Entries taken from a collection:
____
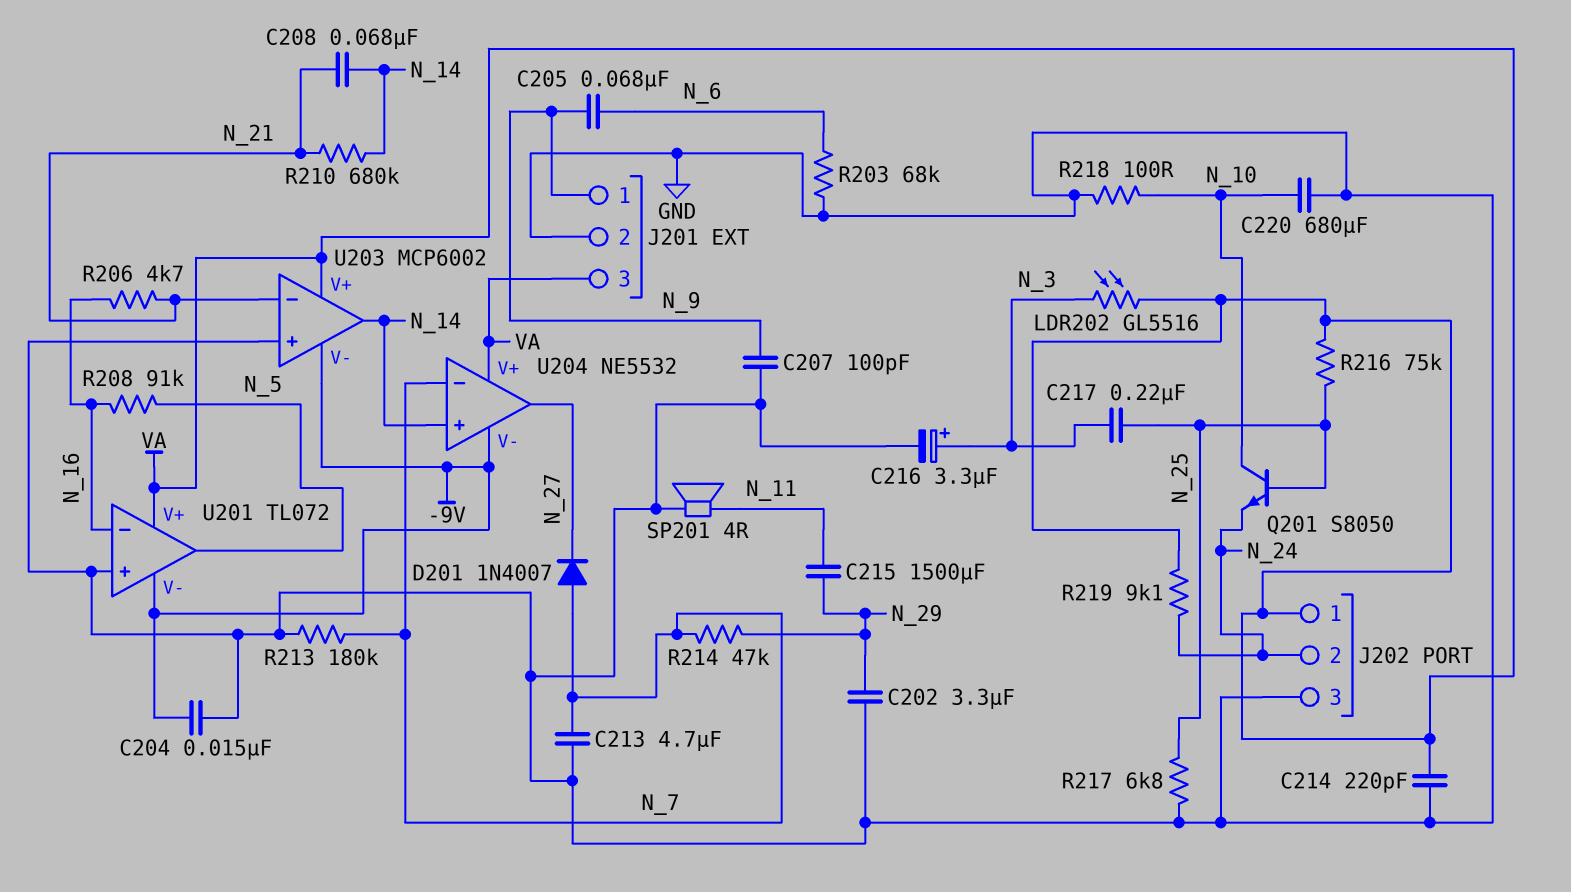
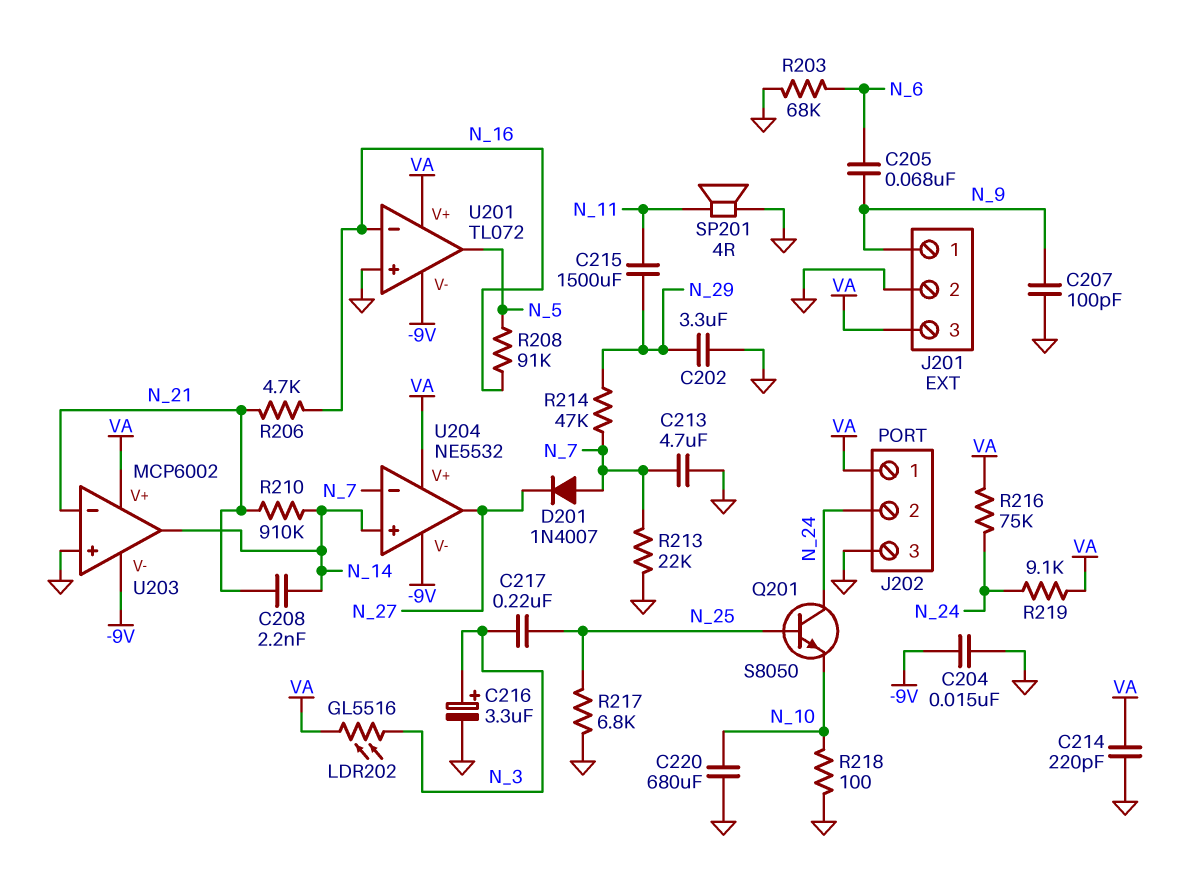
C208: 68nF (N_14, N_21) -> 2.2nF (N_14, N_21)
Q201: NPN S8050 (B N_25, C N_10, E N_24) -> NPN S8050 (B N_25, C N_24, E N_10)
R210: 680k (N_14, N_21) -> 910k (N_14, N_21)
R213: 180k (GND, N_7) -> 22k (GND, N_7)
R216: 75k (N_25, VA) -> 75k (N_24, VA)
____
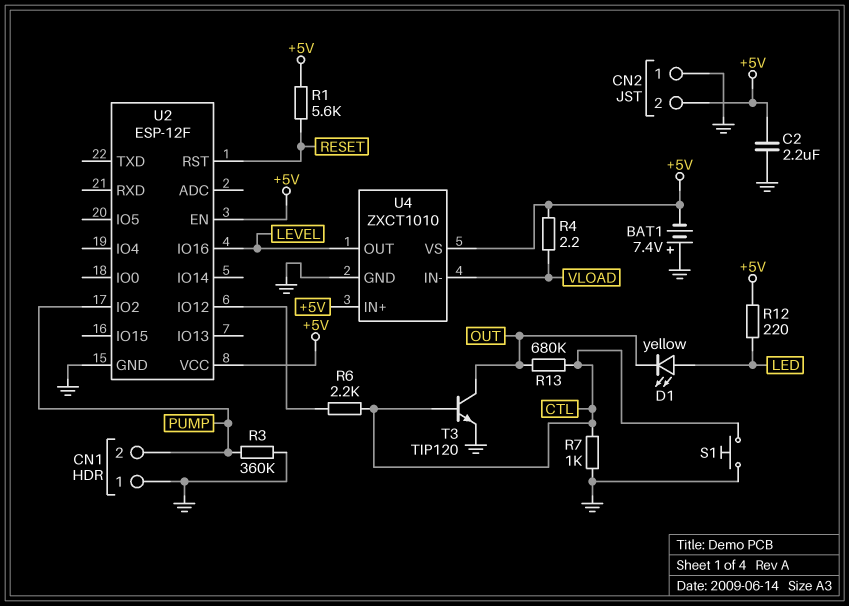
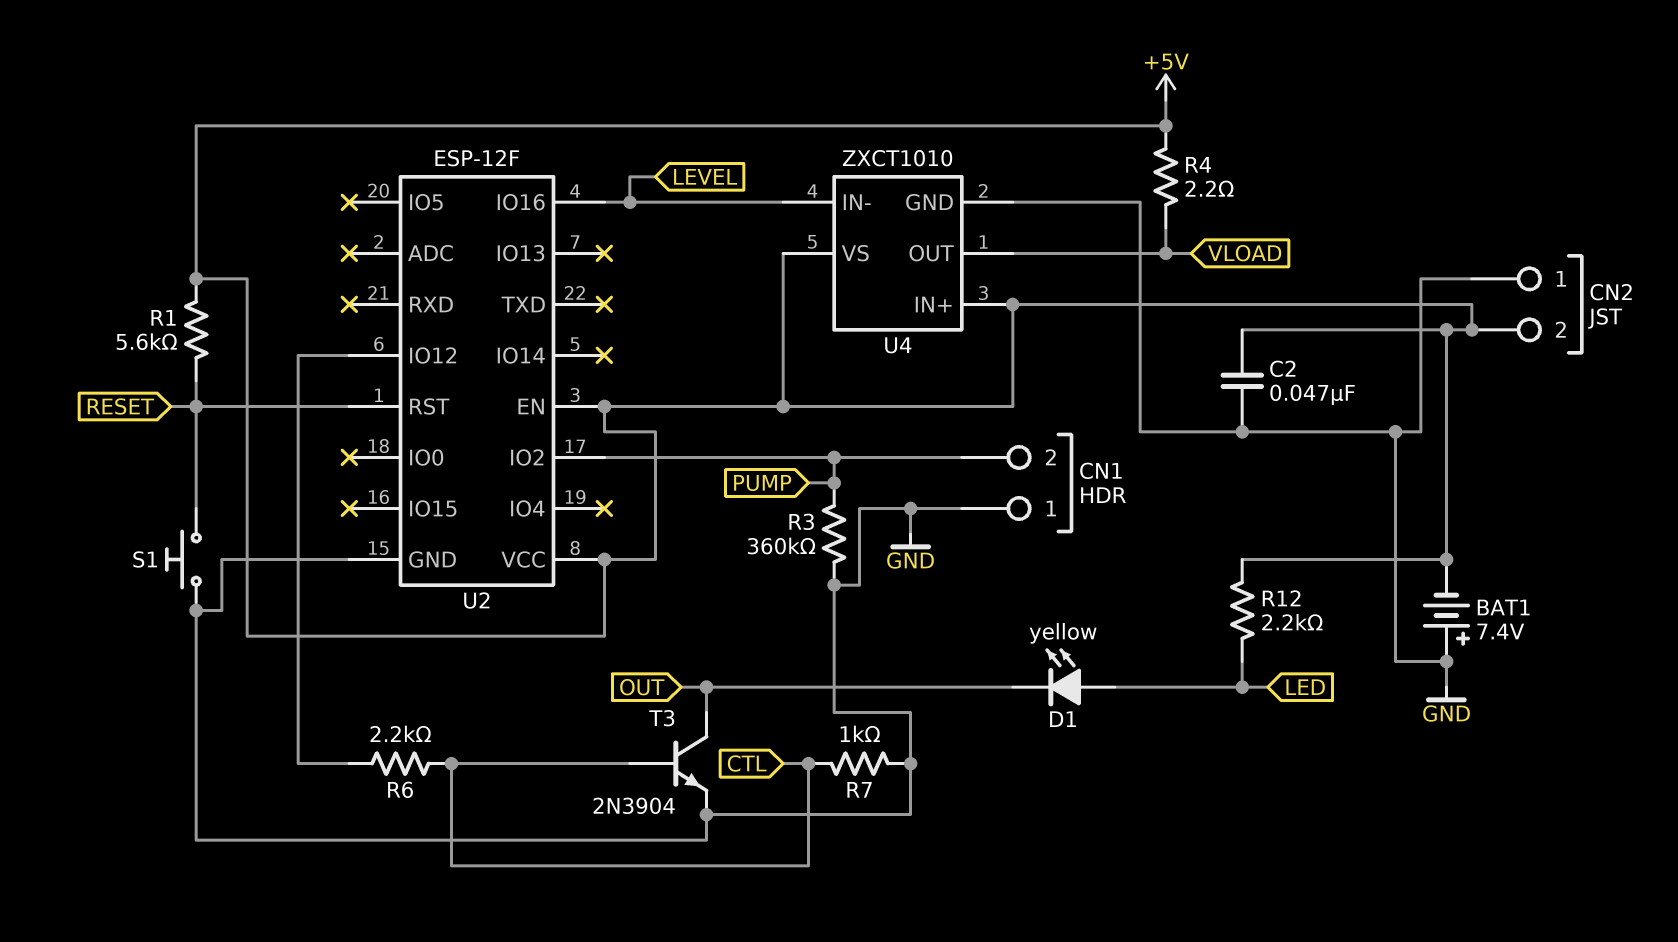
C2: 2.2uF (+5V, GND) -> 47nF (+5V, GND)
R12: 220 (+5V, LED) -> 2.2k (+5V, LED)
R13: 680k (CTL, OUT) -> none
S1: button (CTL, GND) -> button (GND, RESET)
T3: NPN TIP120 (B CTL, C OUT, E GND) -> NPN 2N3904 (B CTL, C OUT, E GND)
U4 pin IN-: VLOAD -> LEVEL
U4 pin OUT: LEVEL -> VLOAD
____
Exercise>
Transcribe, exactly and without additions, the lines of the records above, beginning with the line that contains "R13: 680k (CTL, OUT) -> none" and ending with the line that contains "U4 pin OUT: LEVEL -> VLOAD", both included.

Answer to this task>
R13: 680k (CTL, OUT) -> none
S1: button (CTL, GND) -> button (GND, RESET)
T3: NPN TIP120 (B CTL, C OUT, E GND) -> NPN 2N3904 (B CTL, C OUT, E GND)
U4 pin IN-: VLOAD -> LEVEL
U4 pin OUT: LEVEL -> VLOAD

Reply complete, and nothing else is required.